**Instructions to follow:**
Return every line of the records that contains the string "Based", treating uppercase and lowercase letters as distinct.

**Extracted data:**
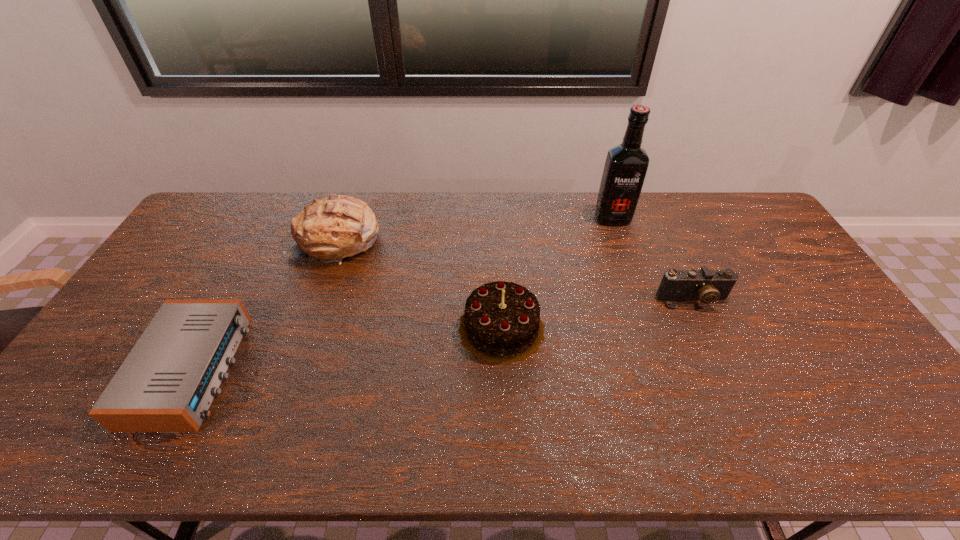
The width and height of the screenshot is (960, 540). In order to click on free space between the radio receiver and the third object from right to left in this screenshot , I will do `click(347, 349)`.

Where is `unoccupied area between the bread and the tallest object`? This screenshot has width=960, height=540. unoccupied area between the bread and the tallest object is located at coordinates (475, 229).

Locate an element on the screen. vacant area between the birthday cake and the tallest object is located at coordinates (557, 273).

Where is `vacant space in between the camera and the liquor`? vacant space in between the camera and the liquor is located at coordinates (653, 259).

This screenshot has width=960, height=540. Identify the location of free space between the birthday cake and the tallest object. (557, 273).

Where is `vacant space in between the camera and the liquor`? The height and width of the screenshot is (540, 960). vacant space in between the camera and the liquor is located at coordinates (653, 259).

The width and height of the screenshot is (960, 540). I want to click on free spot between the second shortest object and the third object from right to left, so click(597, 314).

Identify the location of free space between the radio receiver and the third object from right to left. The height and width of the screenshot is (540, 960). (347, 349).

At what (x,y) coordinates should I click in order to perform the action: click on unoccupied area between the bread and the camera. Please return your answer as a coordinate pair (x, y). Image resolution: width=960 pixels, height=540 pixels. Looking at the image, I should click on (516, 269).

Locate which object ranks third in proximity to the bread. Please provide its 2D coordinates. Your answer should be formatted as a tuple, i.e. [(x, y)], where the tuple contains the x and y coordinates of a point satisfying the conditions above.

[(626, 165)]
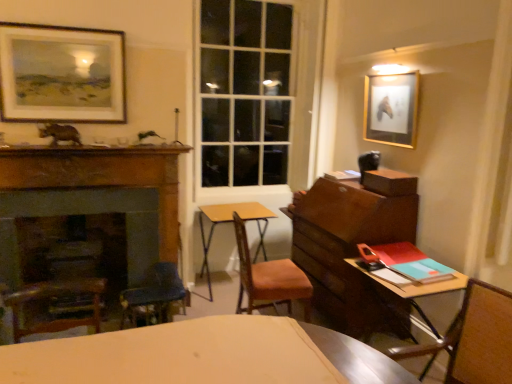
Question: In the image, is teal matte book at right positioned in front of or behind wooden fireplace at left?

Choices:
 (A) front
 (B) behind

Answer: (A)

Question: Based on their positions, is teal matte book at right located to the left or right of wooden fireplace at left?

Choices:
 (A) left
 (B) right

Answer: (B)

Question: Which is nearer to the wooden fireplace at left?

Choices:
 (A) teal matte book at right
 (B) wooden chair at center, the first chair positioned from the back
 (C) wooden desk at right, which ranks as the second table in left-to-right order
 (D) gold-framed picture at upper right, arranged as the first picture frame when viewed from the right
 (E) wooden chair at right, arranged as the first chair when viewed from the right

Answer: (B)

Question: Which object is the closest to the gold-framed picture at upper right, the second picture frame positioned from the left?

Choices:
 (A) matte black picture frame at upper left, marked as the 2th picture frame in a right-to-left arrangement
 (B) yellow wood table at center, the first table from the left
 (C) wooden fireplace at left
 (D) teal matte book at right
 (E) wooden chair at center, the first chair positioned from the back

Answer: (D)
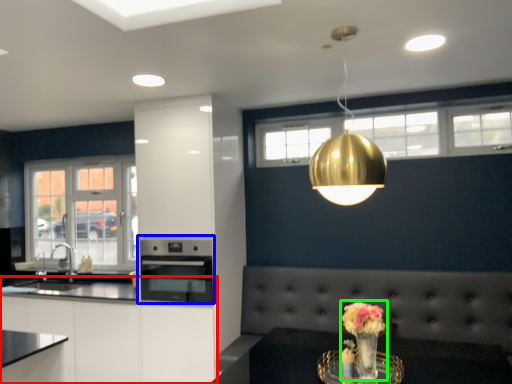
Question: Which object is the closest to the cabinetry (highlighted by a red box)? Choose among these: oven (highlighted by a blue box) or floral arrangement (highlighted by a green box).

Choices:
 (A) oven
 (B) floral arrangement

Answer: (A)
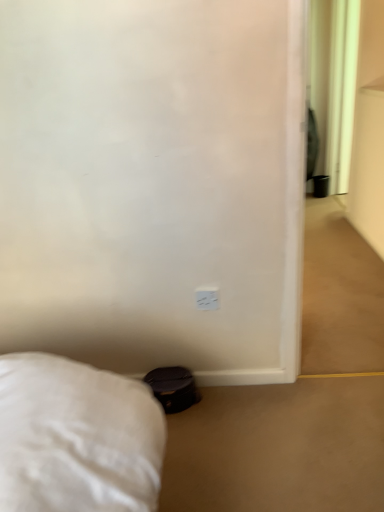
At what (x,y) coordinates should I click in order to perform the action: click on white glossy electric outlet at center. Please return your answer as a coordinate pair (x, y). This screenshot has width=384, height=512. Looking at the image, I should click on (207, 298).

Describe the element at coordinates (207, 298) in the screenshot. I see `white glossy electric outlet at center` at that location.

Where is `white glossy electric outlet at center`? The height and width of the screenshot is (512, 384). white glossy electric outlet at center is located at coordinates (207, 298).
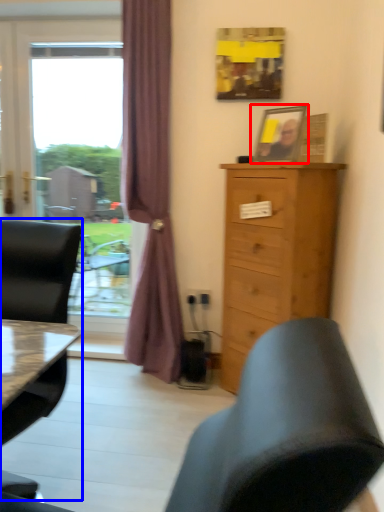
Question: Which point is further to the camera, picture frame (highlighted by a red box) or chair (highlighted by a blue box)?

Choices:
 (A) picture frame
 (B) chair

Answer: (A)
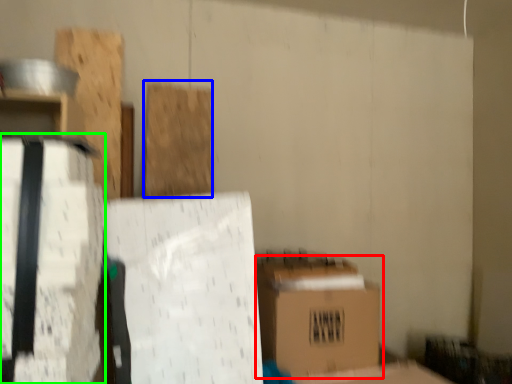
Question: Based on their relative distances, which object is nearer to box (highlighted by a red box)? Choose from wood (highlighted by a blue box) and cardboard box (highlighted by a green box).

Choices:
 (A) wood
 (B) cardboard box

Answer: (A)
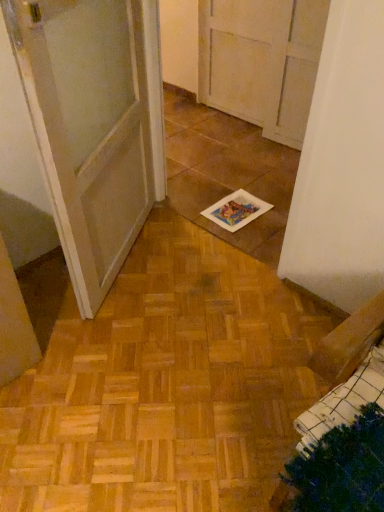
This screenshot has height=512, width=384. What are the coordinates of `vacant region below white glossy door at center (from a real-world perspective)` in the screenshot? It's located at (132, 257).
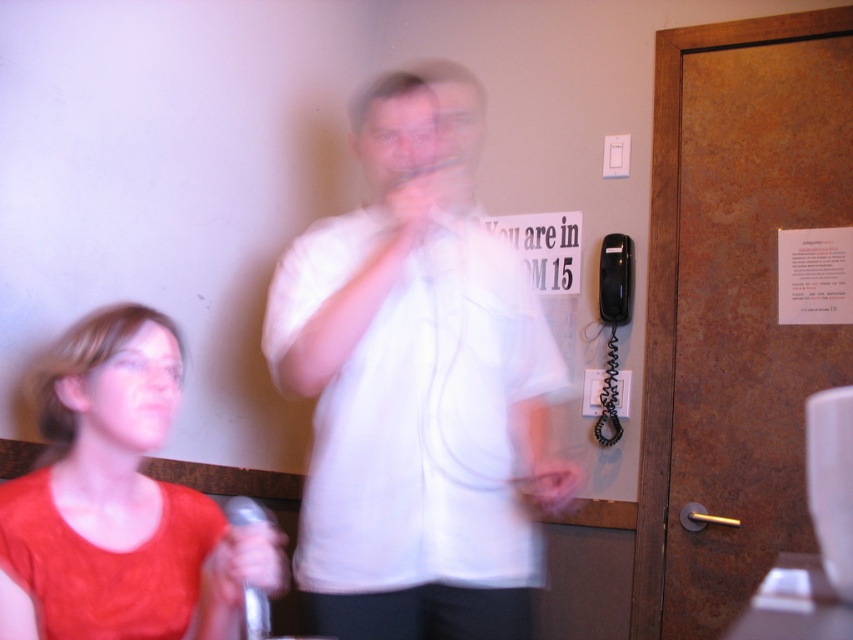
Can you confirm if white matte shirt at center is bigger than matte red shirt at left?

Correct, white matte shirt at center is larger in size than matte red shirt at left.

Can you confirm if white matte shirt at center is positioned to the left of matte red shirt at left?

Incorrect, white matte shirt at center is not on the left side of matte red shirt at left.

Is point (527, 301) behind point (157, 509)?

That is True.

The image size is (853, 640). I want to click on white matte shirt at center, so click(416, 388).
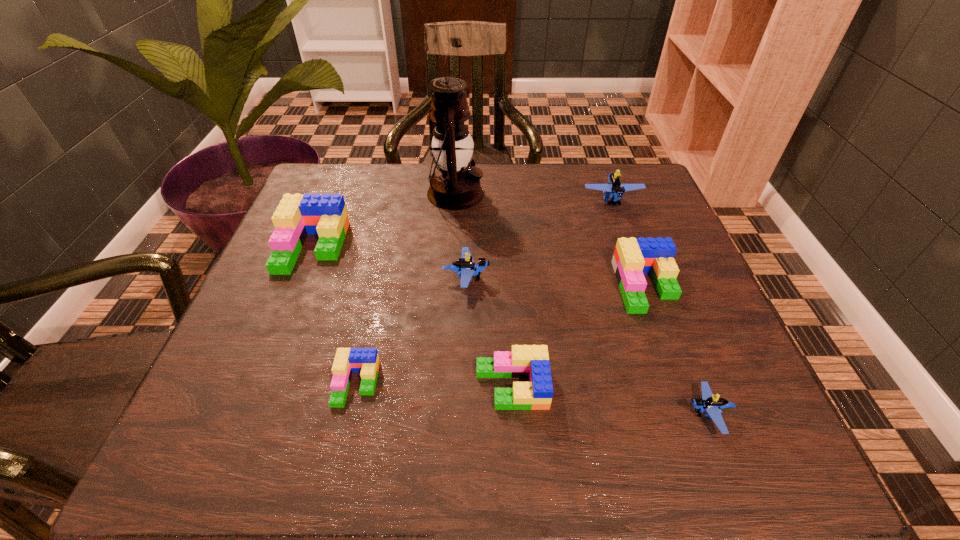
I want to click on the tallest object, so click(x=455, y=185).

The height and width of the screenshot is (540, 960). I want to click on brown lantern, so click(455, 185).

You are a GUI agent. You are given a task and a screenshot of the screen. Output one action in this format:
    pyautogui.click(x=<x>, y=<y>)
    Task: Click on the farthest Lego
    
    Given the screenshot: What is the action you would take?
    pyautogui.click(x=614, y=189)

Locate an element on the screen. the biggest blue Lego is located at coordinates (614, 189).

Where is `the leftmost object`? The width and height of the screenshot is (960, 540). the leftmost object is located at coordinates (296, 216).

Identify the location of the leftmost Lego. The image size is (960, 540). 296,216.

Find the location of a particular element. the second farthest blue Lego is located at coordinates (465, 267).

Identify the location of the second biggest blue Lego. This screenshot has height=540, width=960. pos(465,267).

The height and width of the screenshot is (540, 960). In order to click on the rightmost green Lego in this screenshot , I will do `click(633, 257)`.

The image size is (960, 540). What are the coordinates of `the second smallest green Lego` in the screenshot? It's located at (523, 361).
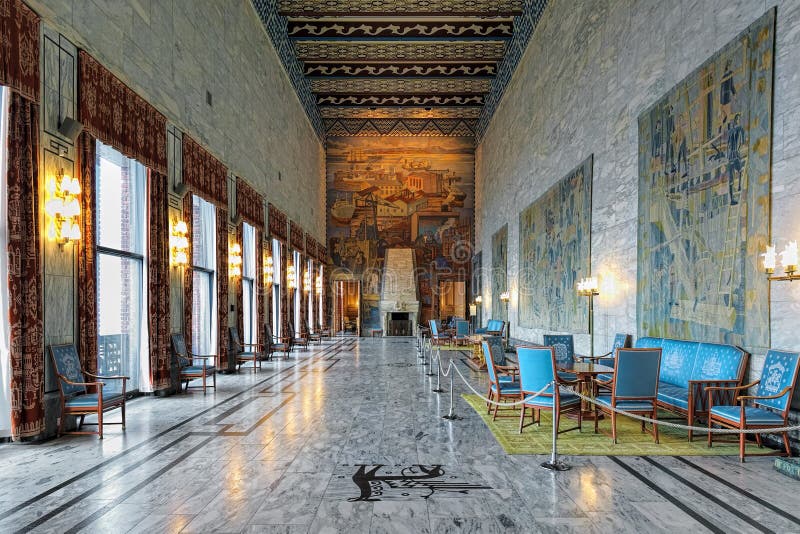
Identify the location of green area rug. The width and height of the screenshot is (800, 534). (594, 437).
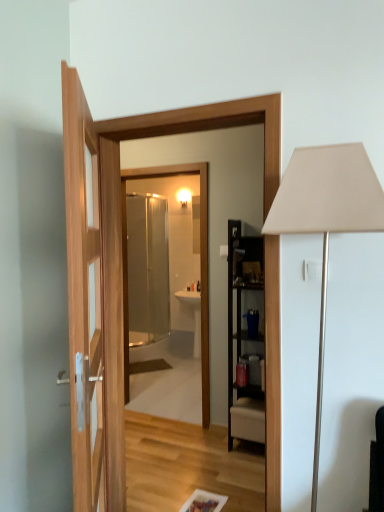
Find the location of `free location above transparent glass mirror at center (from a real-world perspective)`. free location above transparent glass mirror at center (from a real-world perspective) is located at coordinates [x=155, y=169].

**Worked solution:**
Question: Based on their positions, is teal matte book at right located to the left or right of wooden fireplace at left?
Question: Based on their relative distances, which object is nearer to box (highlighted by a red box)? Choose from wood (highlighted by a blue box) and cardboard box (highlighted by a green box).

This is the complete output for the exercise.